▸ Itemized modification records:
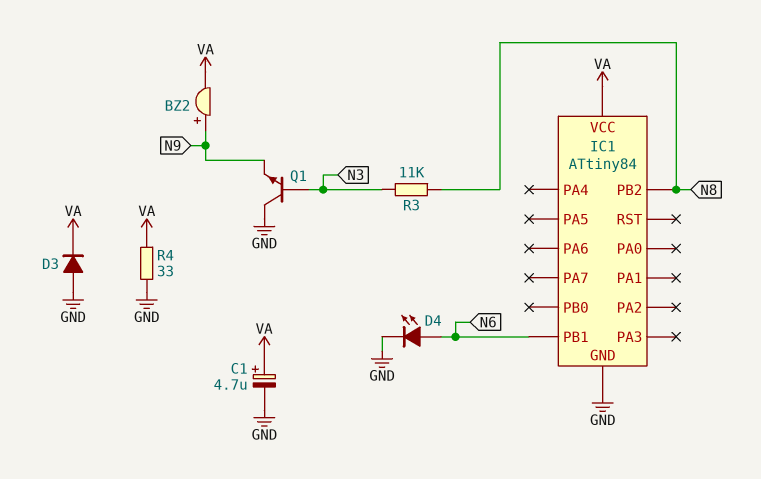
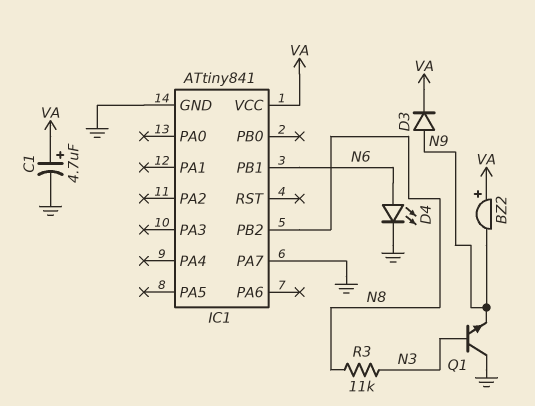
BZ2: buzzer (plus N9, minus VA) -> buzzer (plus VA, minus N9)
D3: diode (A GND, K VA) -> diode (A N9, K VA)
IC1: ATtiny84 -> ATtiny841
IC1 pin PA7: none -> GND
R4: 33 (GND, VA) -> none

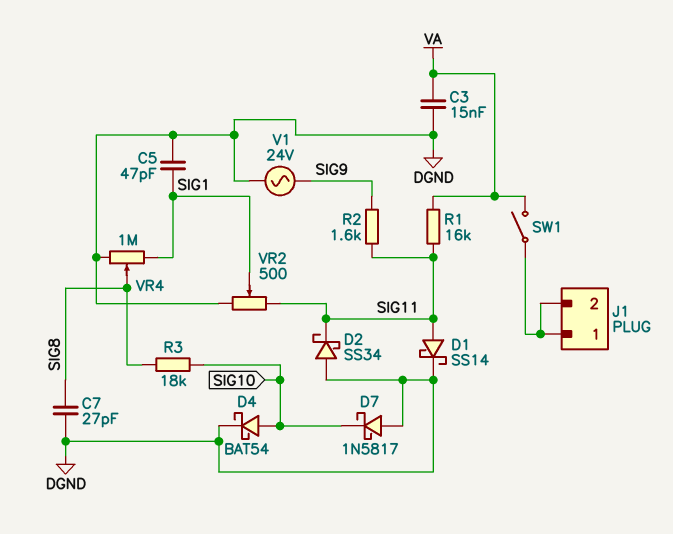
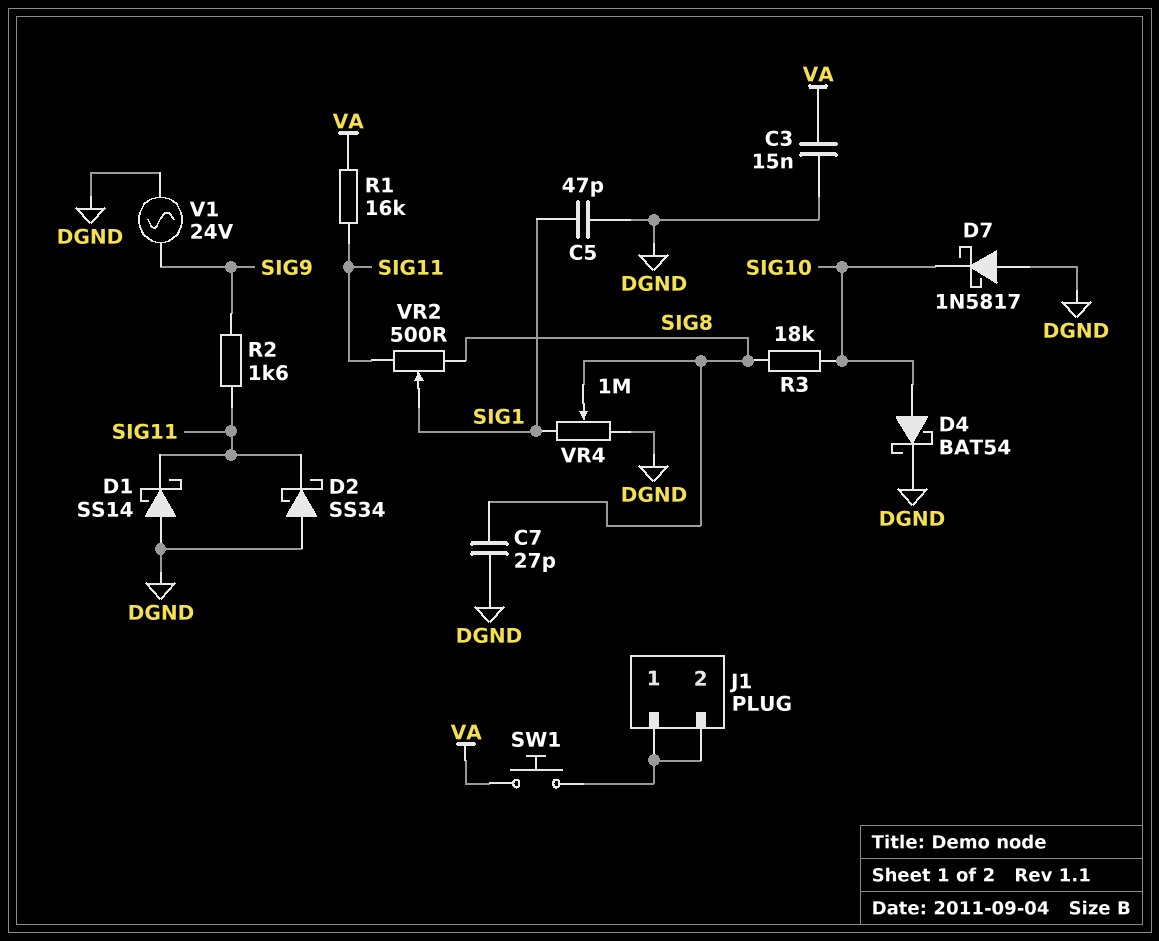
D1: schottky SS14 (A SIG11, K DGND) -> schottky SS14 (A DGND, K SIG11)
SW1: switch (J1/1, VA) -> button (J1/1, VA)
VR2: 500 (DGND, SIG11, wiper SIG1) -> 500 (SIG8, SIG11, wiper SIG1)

▸ Directions: Each line from the one holding "IC1 pin PA7: none -> GND" through the final line of the data needs to be transcribed exactly. Include both ends, skip the pictures, and add nothing.

▸ Completed task:
IC1 pin PA7: none -> GND
R4: 33 (GND, VA) -> none

D1: schottky SS14 (A SIG11, K DGND) -> schottky SS14 (A DGND, K SIG11)
SW1: switch (J1/1, VA) -> button (J1/1, VA)
VR2: 500 (DGND, SIG11, wiper SIG1) -> 500 (SIG8, SIG11, wiper SIG1)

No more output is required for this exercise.